### TASK OBJECTIVE
Leaving out every picture, transcribe the lines from the line that contains "SCALE pin SCK: D10 -> D0" to the end of the entries below, both ends included.

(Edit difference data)
((

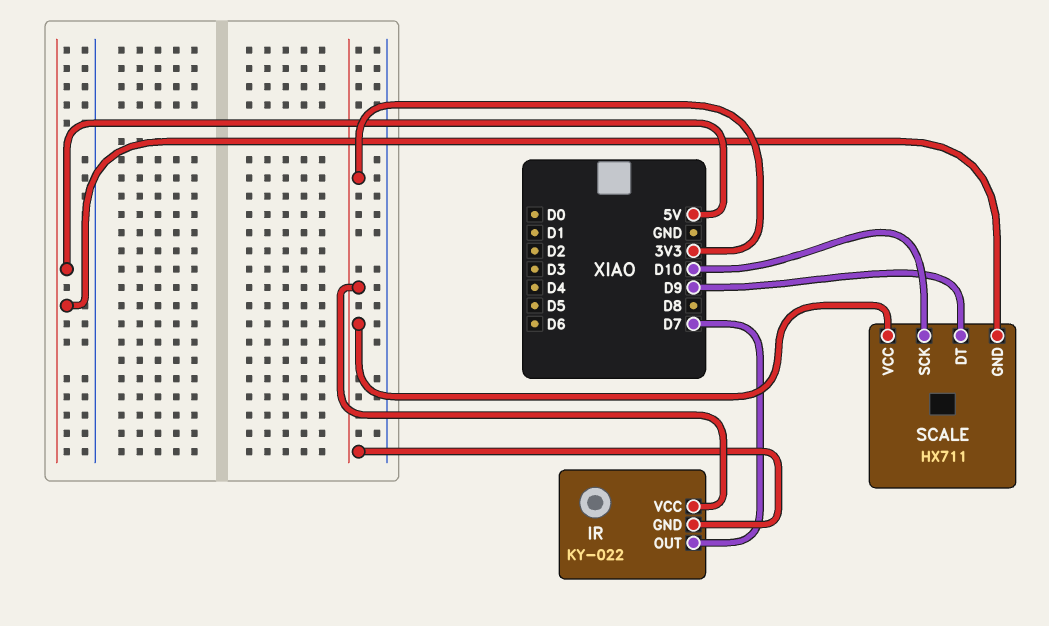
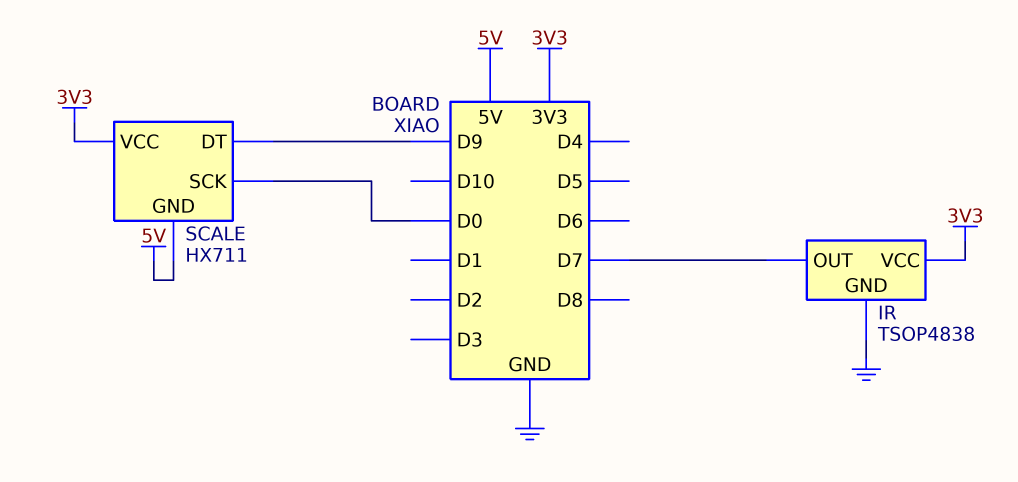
IR: KY-022 -> TSOP4838
IR pin GND: 3V3 -> GND
SCALE pin SCK: D10 -> D0

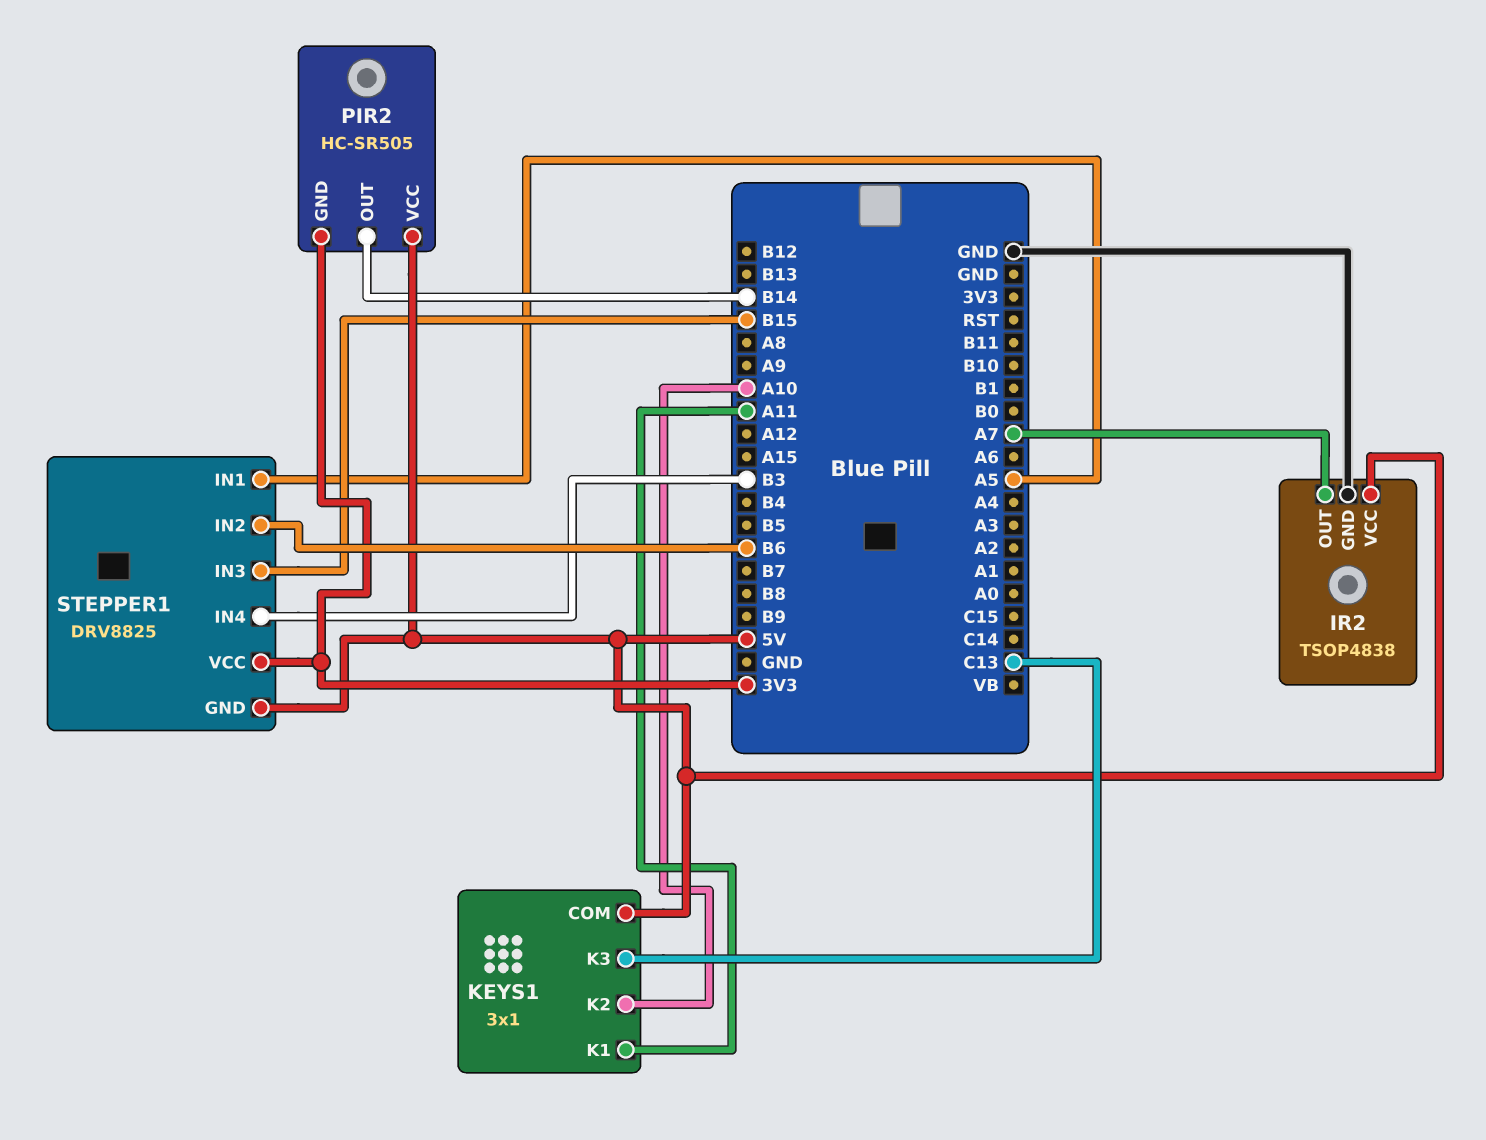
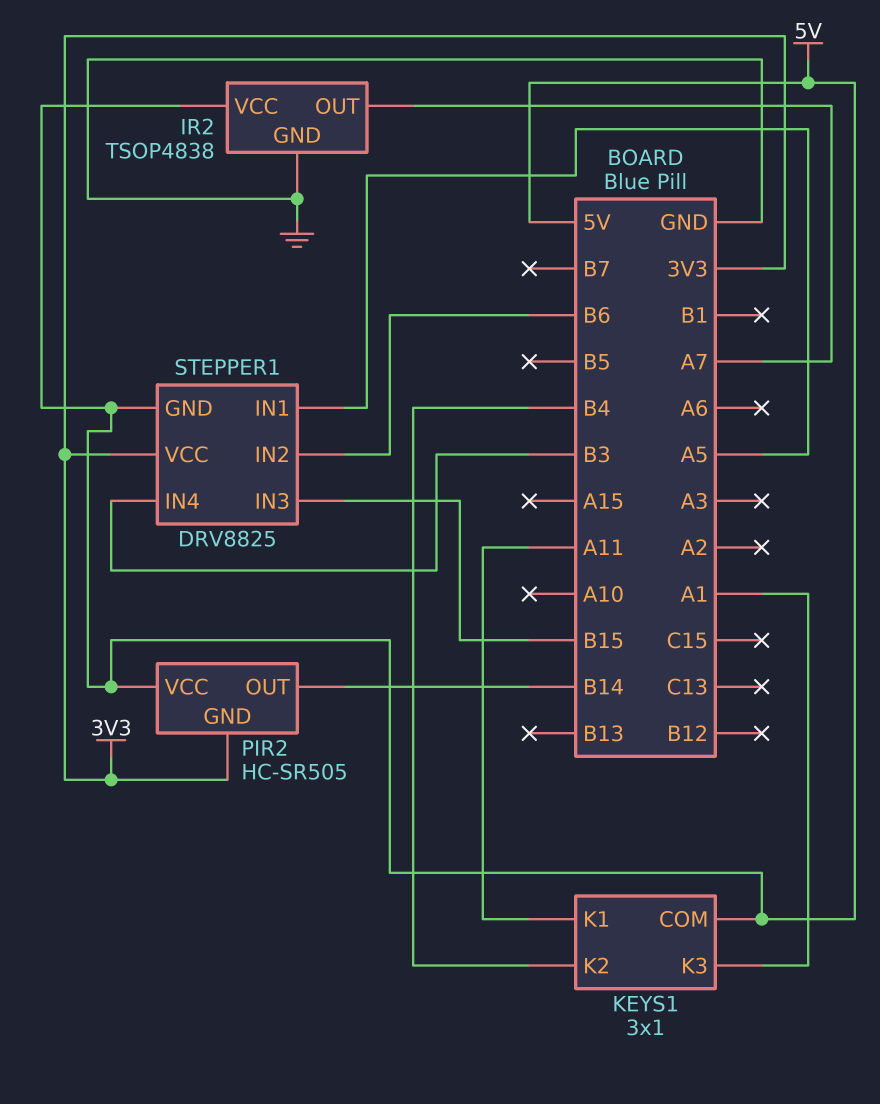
KEYS1 pin K2: A10 -> B4
KEYS1 pin K3: C13 -> A1

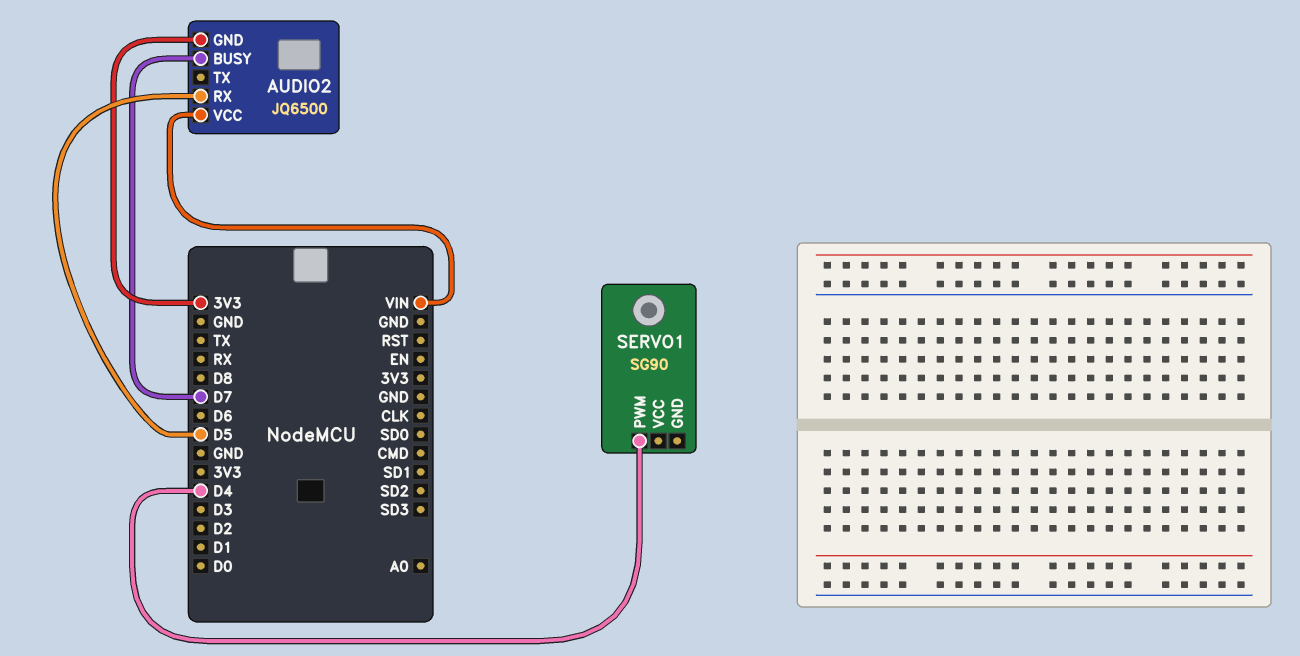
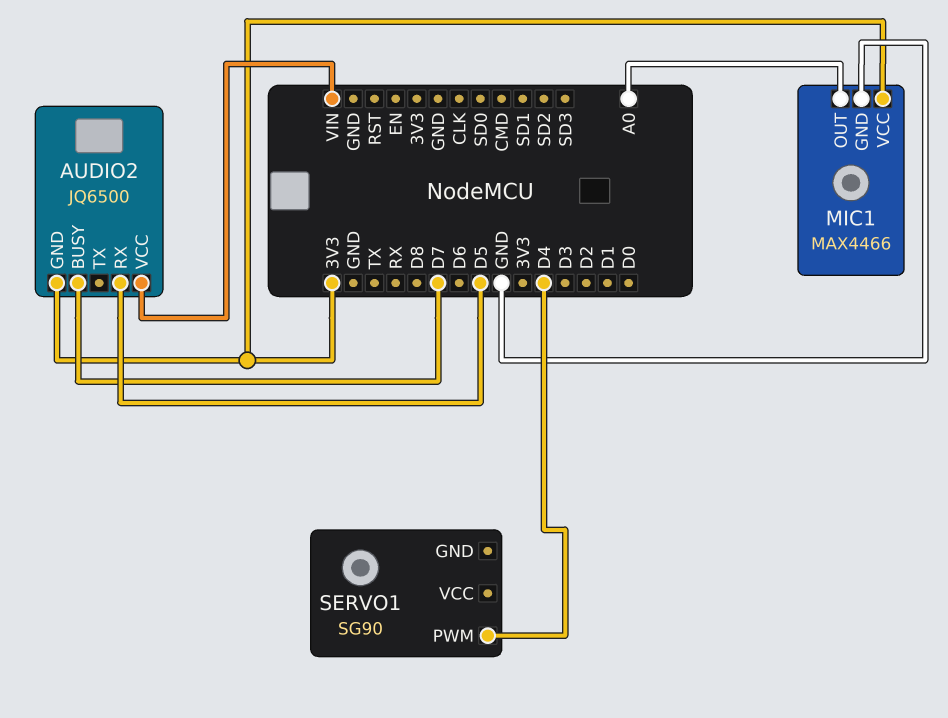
MIC1: none -> MAX4466
MIC1 pin GND: none -> GND
MIC1 pin OUT: none -> A0
MIC1 pin VCC: none -> 3V3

))

### RESULT BELOW
SCALE pin SCK: D10 -> D0

KEYS1 pin K2: A10 -> B4
KEYS1 pin K3: C13 -> A1

MIC1: none -> MAX4466
MIC1 pin GND: none -> GND
MIC1 pin OUT: none -> A0
MIC1 pin VCC: none -> 3V3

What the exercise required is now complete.